= Beginning of Section =

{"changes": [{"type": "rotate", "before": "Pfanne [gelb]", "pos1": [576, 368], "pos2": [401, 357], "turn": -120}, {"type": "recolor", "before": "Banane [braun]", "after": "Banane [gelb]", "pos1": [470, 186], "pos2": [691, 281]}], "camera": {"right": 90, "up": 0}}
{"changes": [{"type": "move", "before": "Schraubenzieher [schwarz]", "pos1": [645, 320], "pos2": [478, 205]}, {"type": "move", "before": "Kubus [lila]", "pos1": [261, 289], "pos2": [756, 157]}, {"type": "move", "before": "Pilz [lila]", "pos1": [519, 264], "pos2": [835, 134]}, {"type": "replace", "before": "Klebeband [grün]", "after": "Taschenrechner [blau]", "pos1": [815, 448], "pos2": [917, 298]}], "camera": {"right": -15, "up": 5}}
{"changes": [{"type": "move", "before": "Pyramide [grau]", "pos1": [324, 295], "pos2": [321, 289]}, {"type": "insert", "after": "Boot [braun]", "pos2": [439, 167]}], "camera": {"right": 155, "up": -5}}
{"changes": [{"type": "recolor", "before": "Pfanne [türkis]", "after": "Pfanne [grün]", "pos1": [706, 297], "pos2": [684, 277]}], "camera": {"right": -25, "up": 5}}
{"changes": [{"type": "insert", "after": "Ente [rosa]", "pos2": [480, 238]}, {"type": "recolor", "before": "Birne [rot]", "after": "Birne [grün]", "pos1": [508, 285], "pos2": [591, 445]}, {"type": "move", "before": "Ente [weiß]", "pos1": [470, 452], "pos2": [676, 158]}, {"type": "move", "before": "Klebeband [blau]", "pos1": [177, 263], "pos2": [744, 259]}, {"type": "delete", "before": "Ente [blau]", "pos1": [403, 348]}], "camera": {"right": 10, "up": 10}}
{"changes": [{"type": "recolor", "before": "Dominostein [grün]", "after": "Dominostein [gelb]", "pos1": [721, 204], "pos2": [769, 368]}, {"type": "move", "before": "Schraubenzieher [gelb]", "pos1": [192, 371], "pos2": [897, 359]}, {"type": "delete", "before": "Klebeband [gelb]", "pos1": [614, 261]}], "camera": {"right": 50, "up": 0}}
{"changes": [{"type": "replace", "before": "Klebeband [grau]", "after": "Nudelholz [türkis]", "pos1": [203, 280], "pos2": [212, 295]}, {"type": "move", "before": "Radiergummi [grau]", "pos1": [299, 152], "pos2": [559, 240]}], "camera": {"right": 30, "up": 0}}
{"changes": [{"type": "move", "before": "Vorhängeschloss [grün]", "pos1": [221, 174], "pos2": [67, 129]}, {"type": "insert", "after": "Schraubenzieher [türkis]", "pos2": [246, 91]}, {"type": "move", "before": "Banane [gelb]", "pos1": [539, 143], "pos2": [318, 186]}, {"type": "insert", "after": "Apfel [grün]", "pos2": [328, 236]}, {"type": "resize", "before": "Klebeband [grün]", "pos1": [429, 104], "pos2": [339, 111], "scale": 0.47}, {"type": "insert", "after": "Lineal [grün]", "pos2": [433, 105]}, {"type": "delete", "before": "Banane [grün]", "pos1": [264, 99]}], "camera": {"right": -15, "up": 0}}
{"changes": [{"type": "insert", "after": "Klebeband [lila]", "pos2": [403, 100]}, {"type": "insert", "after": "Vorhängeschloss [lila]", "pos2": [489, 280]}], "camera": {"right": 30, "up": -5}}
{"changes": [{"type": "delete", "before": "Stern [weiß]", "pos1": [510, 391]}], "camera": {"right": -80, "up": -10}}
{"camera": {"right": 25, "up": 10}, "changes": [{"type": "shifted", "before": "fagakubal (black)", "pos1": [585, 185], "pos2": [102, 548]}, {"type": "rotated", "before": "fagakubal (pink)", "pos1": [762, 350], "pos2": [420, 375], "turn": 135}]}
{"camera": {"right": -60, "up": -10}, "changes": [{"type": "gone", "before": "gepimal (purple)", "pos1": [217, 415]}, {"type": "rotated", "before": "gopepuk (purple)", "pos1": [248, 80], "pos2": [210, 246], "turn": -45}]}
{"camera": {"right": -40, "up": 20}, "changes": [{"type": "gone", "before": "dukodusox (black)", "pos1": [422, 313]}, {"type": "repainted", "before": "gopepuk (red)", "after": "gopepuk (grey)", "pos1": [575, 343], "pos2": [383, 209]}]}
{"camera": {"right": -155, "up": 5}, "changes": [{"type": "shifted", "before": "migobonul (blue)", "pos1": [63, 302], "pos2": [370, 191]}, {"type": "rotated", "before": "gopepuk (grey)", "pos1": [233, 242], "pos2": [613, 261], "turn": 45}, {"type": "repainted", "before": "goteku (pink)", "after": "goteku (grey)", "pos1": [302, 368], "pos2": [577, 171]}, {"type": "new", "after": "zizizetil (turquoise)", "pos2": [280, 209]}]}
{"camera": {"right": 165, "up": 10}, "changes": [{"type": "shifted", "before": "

= End of Section =

§ ASSIGNED TASK
Every entry must be printed again, exactly as it reads.

§ TASK RESPONSE
{"changes": [{"type": "rotate", "before": "Pfanne [gelb]", "pos1": [576, 368], "pos2": [401, 357], "turn": -120}, {"type": "recolor", "before": "Banane [braun]", "after": "Banane [gelb]", "pos1": [470, 186], "pos2": [691, 281]}], "camera": {"right": 90, "up": 0}}
{"changes": [{"type": "move", "before": "Schraubenzieher [schwarz]", "pos1": [645, 320], "pos2": [478, 205]}, {"type": "move", "before": "Kubus [lila]", "pos1": [261, 289], "pos2": [756, 157]}, {"type": "move", "before": "Pilz [lila]", "pos1": [519, 264], "pos2": [835, 134]}, {"type": "replace", "before": "Klebeband [grün]", "after": "Taschenrechner [blau]", "pos1": [815, 448], "pos2": [917, 298]}], "camera": {"right": -15, "up": 5}}
{"changes": [{"type": "move", "before": "Pyramide [grau]", "pos1": [324, 295], "pos2": [321, 289]}, {"type": "insert", "after": "Boot [braun]", "pos2": [439, 167]}], "camera": {"right": 155, "up": -5}}
{"changes": [{"type": "recolor", "before": "Pfanne [türkis]", "after": "Pfanne [grün]", "pos1": [706, 297], "pos2": [684, 277]}], "camera": {"right": -25, "up": 5}}
{"changes": [{"type": "insert", "after": "Ente [rosa]", "pos2": [480, 238]}, {"type": "recolor", "before": "Birne [rot]", "after": "Birne [grün]", "pos1": [508, 285], "pos2": [591, 445]}, {"type": "move", "before": "Ente [weiß]", "pos1": [470, 452], "pos2": [676, 158]}, {"type": "move", "before": "Klebeband [blau]", "pos1": [177, 263], "pos2": [744, 259]}, {"type": "delete", "before": "Ente [blau]", "pos1": [403, 348]}], "camera": {"right": 10, "up": 10}}
{"changes": [{"type": "recolor", "before": "Dominostein [grün]", "after": "Dominostein [gelb]", "pos1": [721, 204], "pos2": [769, 368]}, {"type": "move", "before": "Schraubenzieher [gelb]", "pos1": [192, 371], "pos2": [897, 359]}, {"type": "delete", "before": "Klebeband [gelb]", "pos1": [614, 261]}], "camera": {"right": 50, "up": 0}}
{"changes": [{"type": "replace", "before": "Klebeband [grau]", "after": "Nudelholz [türkis]", "pos1": [203, 280], "pos2": [212, 295]}, {"type": "move", "before": "Radiergummi [grau]", "pos1": [299, 152], "pos2": [559, 240]}], "camera": {"right": 30, "up": 0}}
{"changes": [{"type": "move", "before": "Vorhängeschloss [grün]", "pos1": [221, 174], "pos2": [67, 129]}, {"type": "insert", "after": "Schraubenzieher [türkis]", "pos2": [246, 91]}, {"type": "move", "before": "Banane [gelb]", "pos1": [539, 143], "pos2": [318, 186]}, {"type": "insert", "after": "Apfel [grün]", "pos2": [328, 236]}, {"type": "resize", "before": "Klebeband [grün]", "pos1": [429, 104], "pos2": [339, 111], "scale": 0.47}, {"type": "insert", "after": "Lineal [grün]", "pos2": [433, 105]}, {"type": "delete", "before": "Banane [grün]", "pos1": [264, 99]}], "camera": {"right": -15, "up": 0}}
{"changes": [{"type": "insert", "after": "Klebeband [lila]", "pos2": [403, 100]}, {"type": "insert", "after": "Vorhängeschloss [lila]", "pos2": [489, 280]}], "camera": {"right": 30, "up": -5}}
{"changes": [{"type": "delete", "before": "Stern [weiß]", "pos1": [510, 391]}], "camera": {"right": -80, "up": -10}}
{"camera": {"right": 25, "up": 10}, "changes": [{"type": "shifted", "before": "fagakubal (black)", "pos1": [585, 185], "pos2": [102, 548]}, {"type": "rotated", "before": "fagakubal (pink)", "pos1": [762, 350], "pos2": [420, 375], "turn": 135}]}
{"camera": {"right": -60, "up": -10}, "changes": [{"type": "gone", "before": "gepimal (purple)", "pos1": [217, 415]}, {"type": "rotated", "before": "gopepuk (purple)", "pos1": [248, 80], "pos2": [210, 246], "turn": -45}]}
{"camera": {"right": -40, "up": 20}, "changes": [{"type": "gone", "before": "dukodusox (black)", "pos1": [422, 313]}, {"type": "repainted", "before": "gopepuk (red)", "after": "gopepuk (grey)", "pos1": [575, 343], "pos2": [383, 209]}]}
{"camera": {"right": -155, "up": 5}, "changes": [{"type": "shifted", "before": "migobonul (blue)", "pos1": [63, 302], "pos2": [370, 191]}, {"type": "rotated", "before": "gopepuk (grey)", "pos1": [233, 242], "pos2": [613, 261], "turn": 45}, {"type": "repainted", "before": "goteku (pink)", "after": "goteku (grey)", "pos1": [302, 368], "pos2": [577, 171]}, {"type": "new", "after": "zizizetil (turquoise)", "pos2": [280, 209]}]}
{"camera": {"right": 165, "up": 10}, "changes": [{"type": "shifted", "before": "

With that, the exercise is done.